#### What to do
Give again, word for word, each line below starting at the one that contains "GPS3 pin RX: TX -> RX" and ending at the one that contains "TFT2 pin VCC: 3V3 -> none".

#### Data provided

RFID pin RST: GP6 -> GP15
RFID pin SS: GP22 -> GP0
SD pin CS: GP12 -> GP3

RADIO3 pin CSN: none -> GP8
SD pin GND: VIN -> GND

--

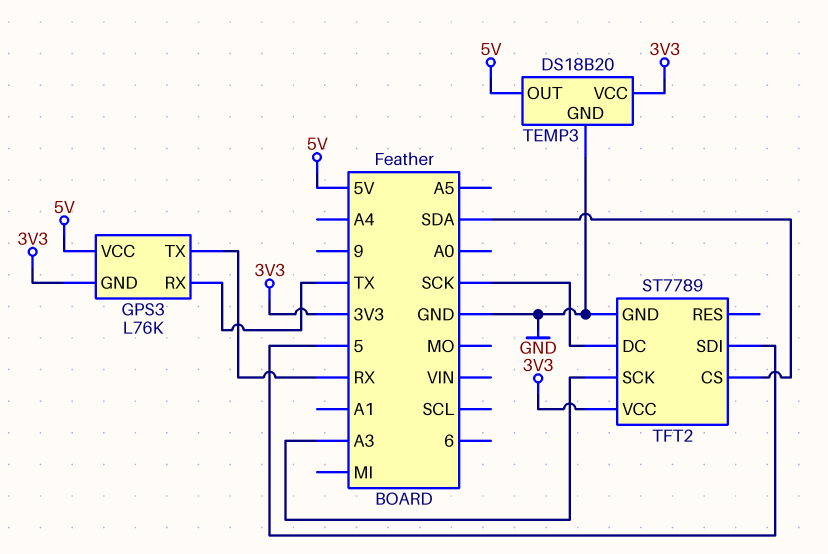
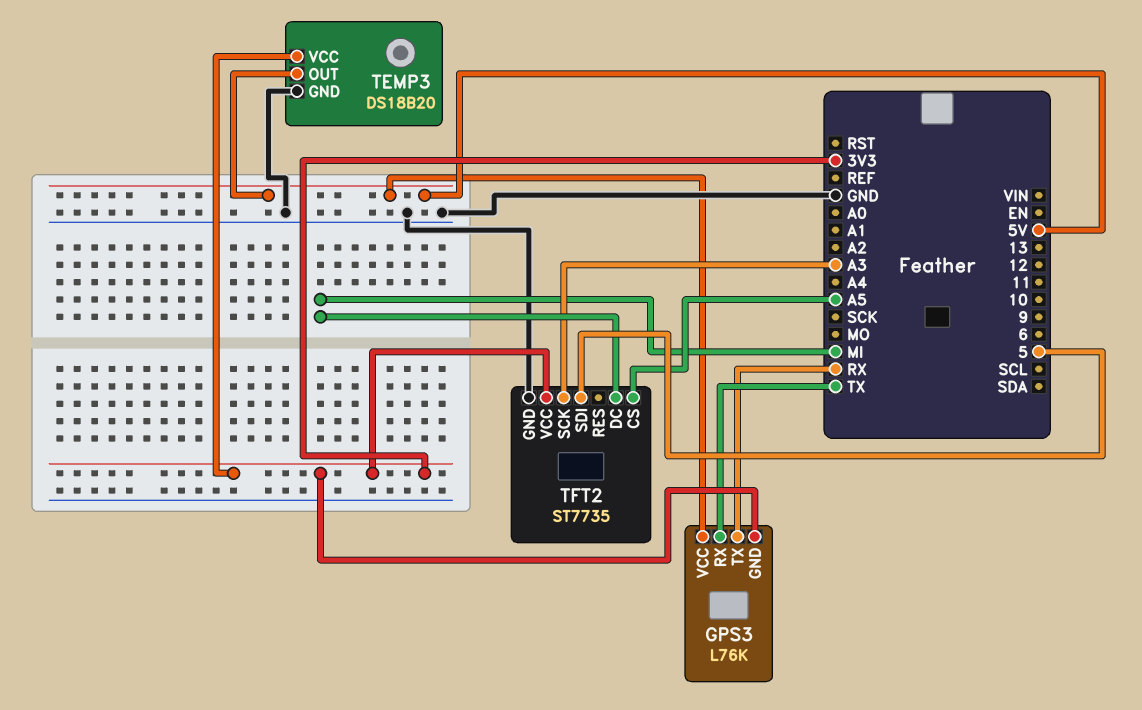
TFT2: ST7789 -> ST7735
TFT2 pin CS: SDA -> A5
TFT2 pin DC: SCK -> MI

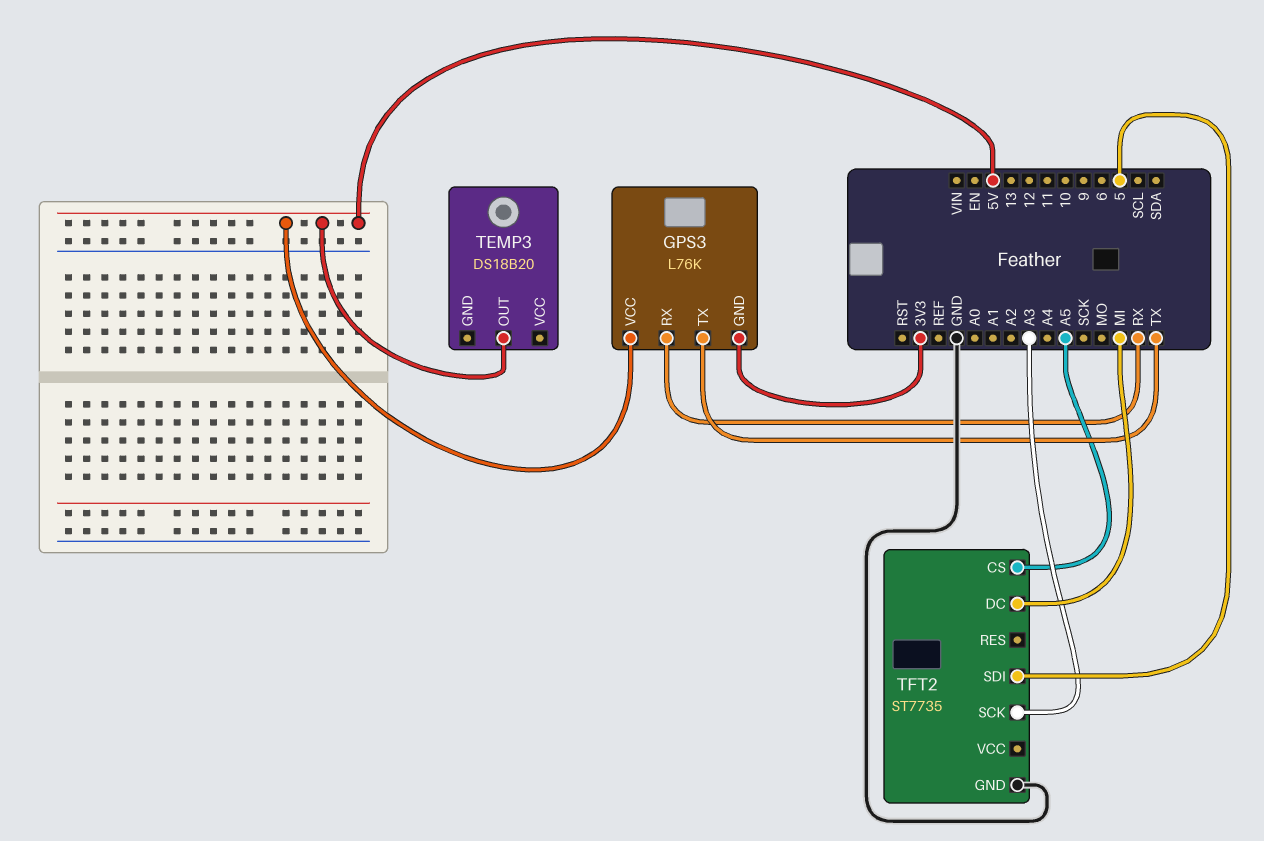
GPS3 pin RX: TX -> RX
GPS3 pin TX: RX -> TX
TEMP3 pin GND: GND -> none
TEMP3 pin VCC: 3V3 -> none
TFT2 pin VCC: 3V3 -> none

#### Response to the exercise
GPS3 pin RX: TX -> RX
GPS3 pin TX: RX -> TX
TEMP3 pin GND: GND -> none
TEMP3 pin VCC: 3V3 -> none
TFT2 pin VCC: 3V3 -> none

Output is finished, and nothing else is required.